Problem description: Update the part of the listing running from the line containing "Carla: 21:23 -> 21:27" through the line containing "Sofia: 1:58 -> 11:58" by changing "Paul" to "Pablo". Keep everything else the same.

--- Input material ---

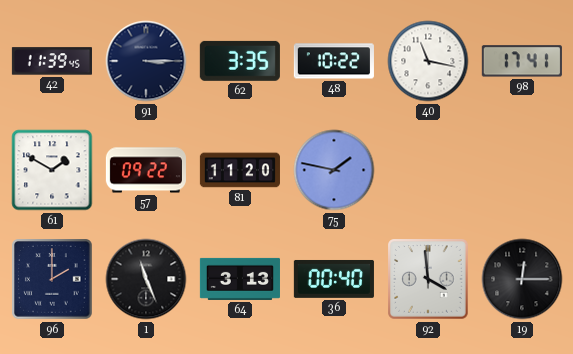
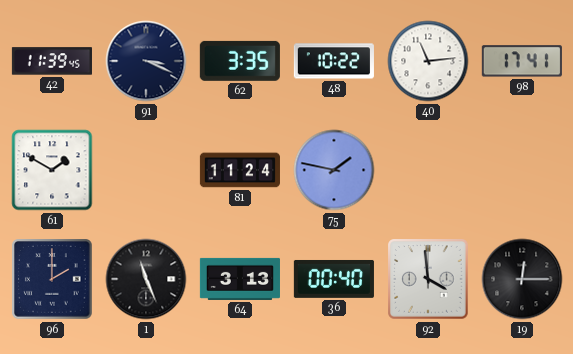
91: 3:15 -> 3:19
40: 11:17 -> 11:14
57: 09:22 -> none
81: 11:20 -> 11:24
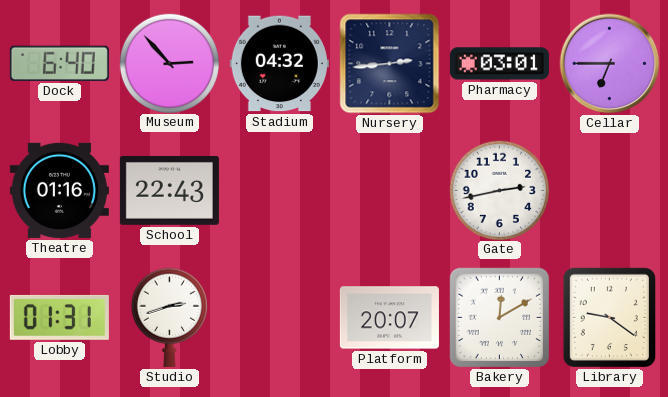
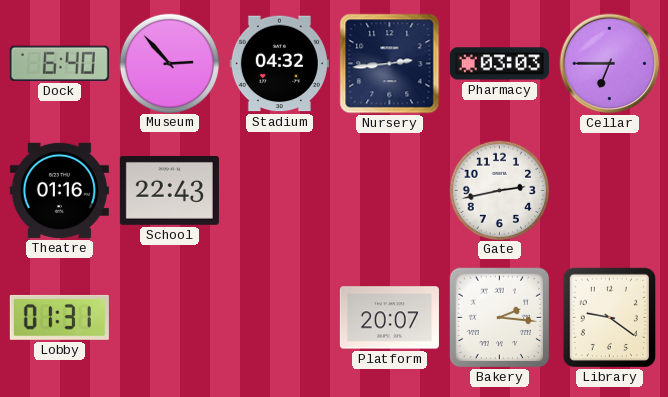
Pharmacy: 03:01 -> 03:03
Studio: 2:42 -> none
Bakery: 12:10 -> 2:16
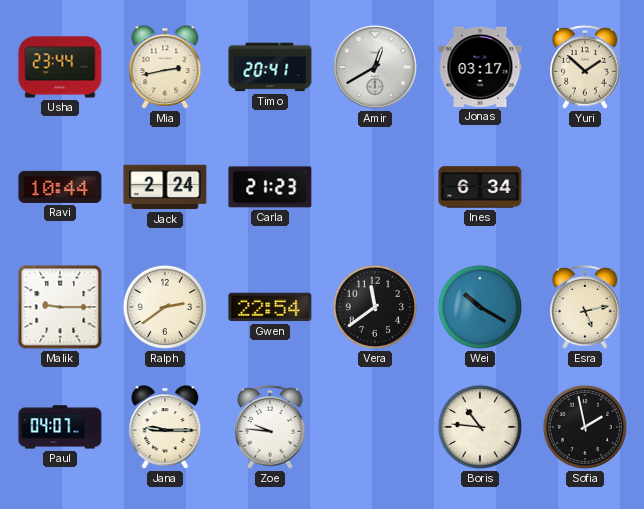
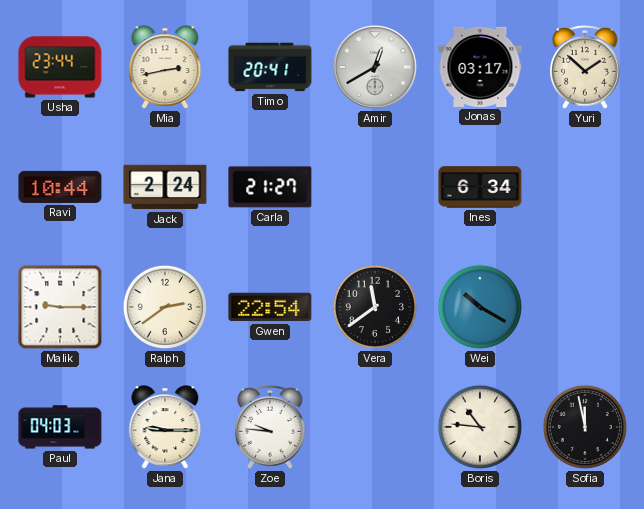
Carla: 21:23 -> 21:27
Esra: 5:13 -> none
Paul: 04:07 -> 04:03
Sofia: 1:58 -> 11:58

---
--- Input material ---

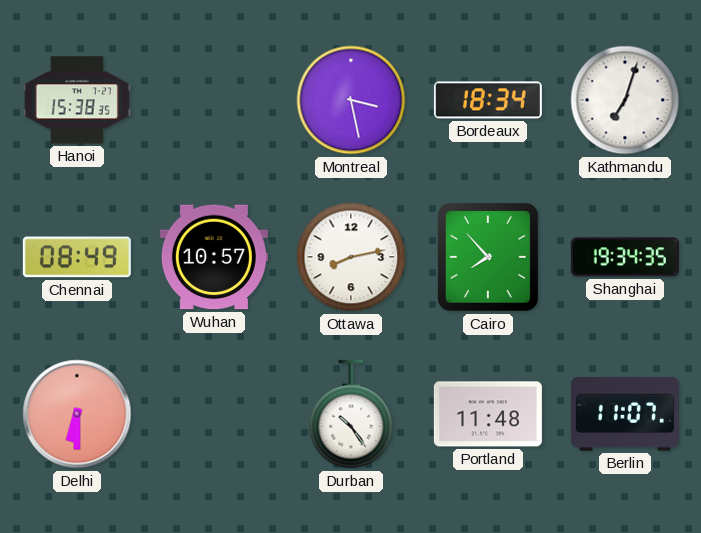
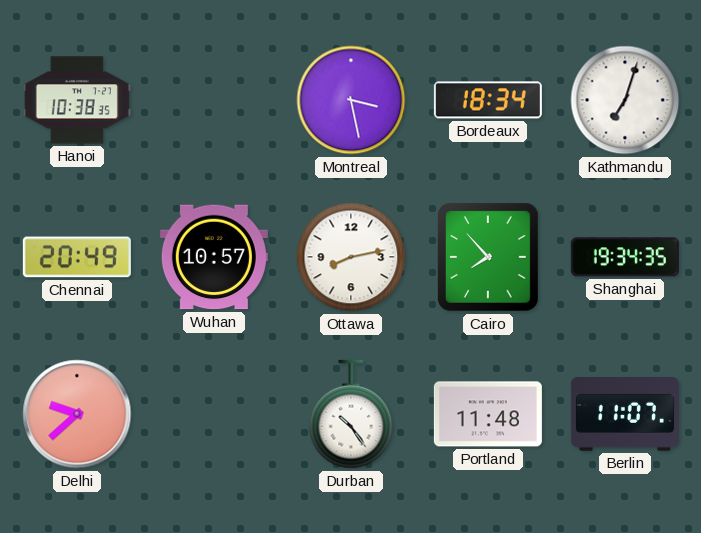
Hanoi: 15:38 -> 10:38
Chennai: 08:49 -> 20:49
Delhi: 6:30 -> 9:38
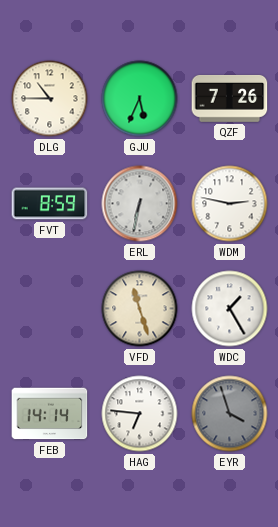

---

Output for this task:
Carla: 21:23 -> 21:27
Esra: 5:13 -> none
Pablo: 04:07 -> 04:03
Sofia: 1:58 -> 11:58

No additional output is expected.